# DATA LISTING:
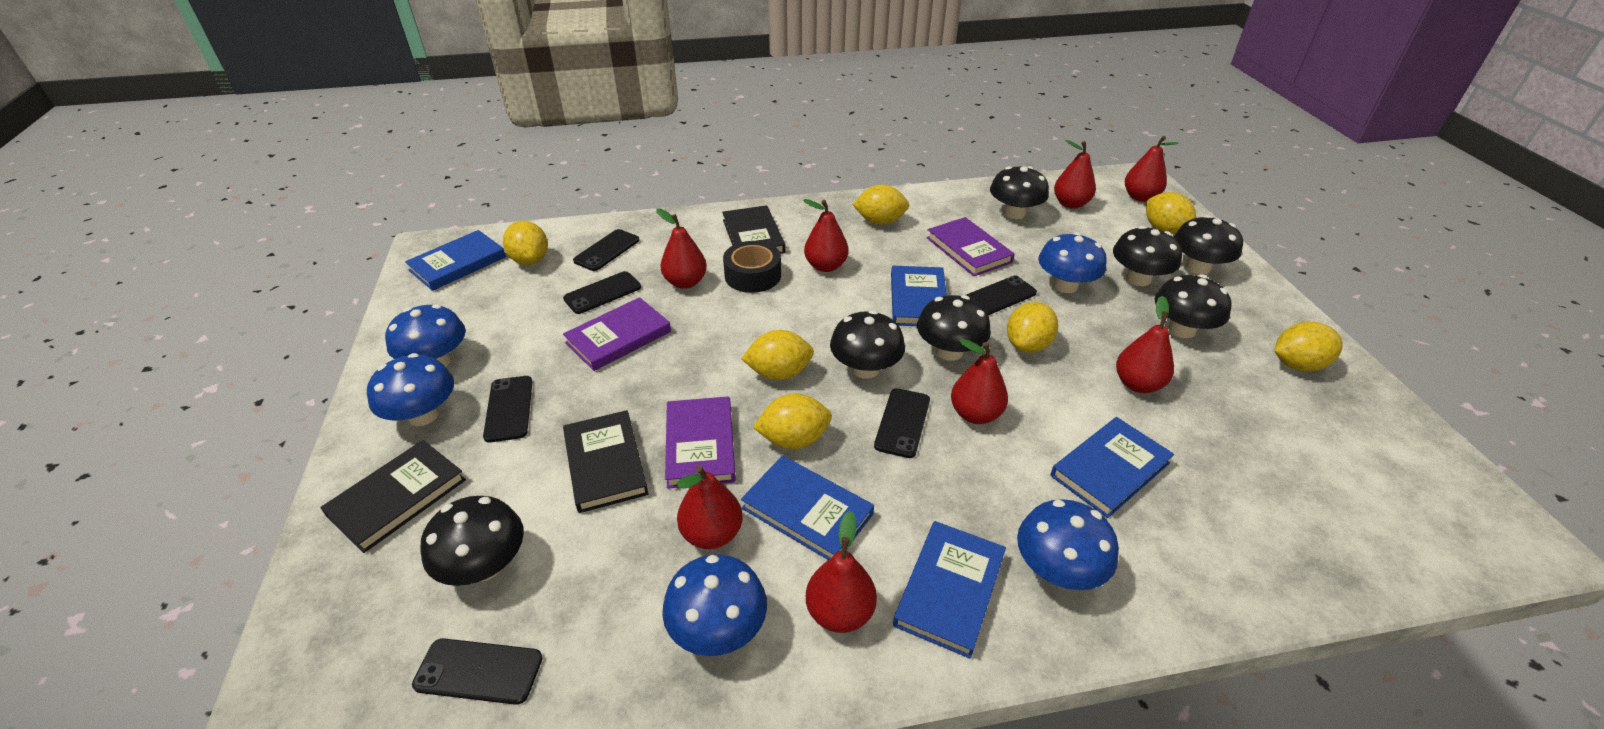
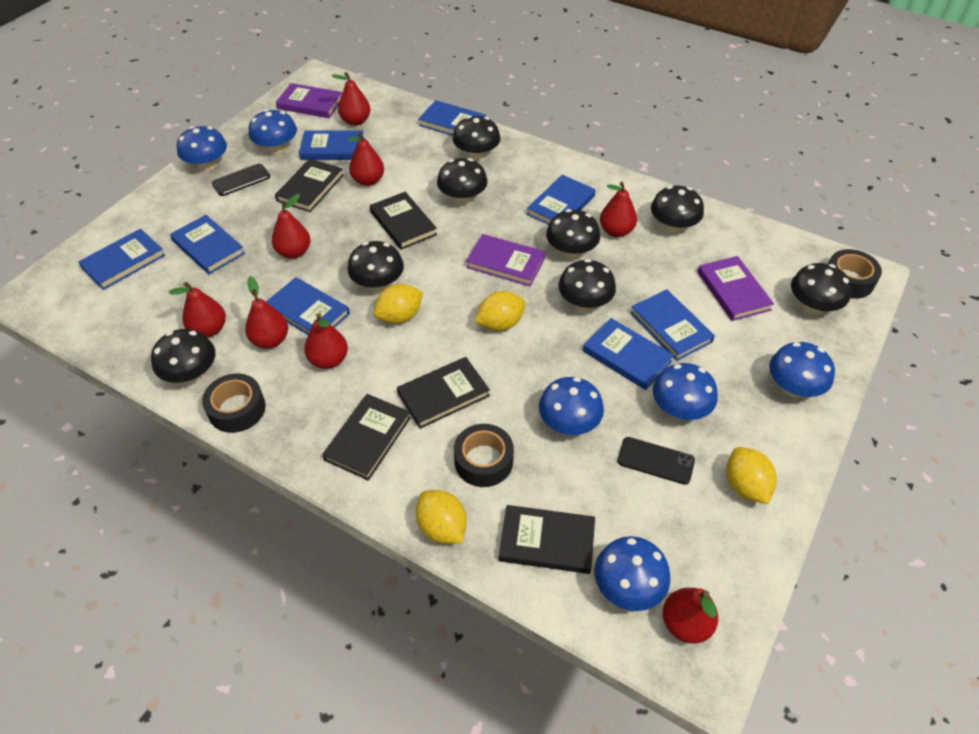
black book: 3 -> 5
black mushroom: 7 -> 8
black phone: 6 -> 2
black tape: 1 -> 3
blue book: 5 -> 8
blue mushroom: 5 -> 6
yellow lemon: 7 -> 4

# TASK REQUIREMENTS:
Every line of the listing that includes "black" must be shown.

# RESULT OF THIS EXERCISE:
black book: 3 -> 5
black mushroom: 7 -> 8
black phone: 6 -> 2
black tape: 1 -> 3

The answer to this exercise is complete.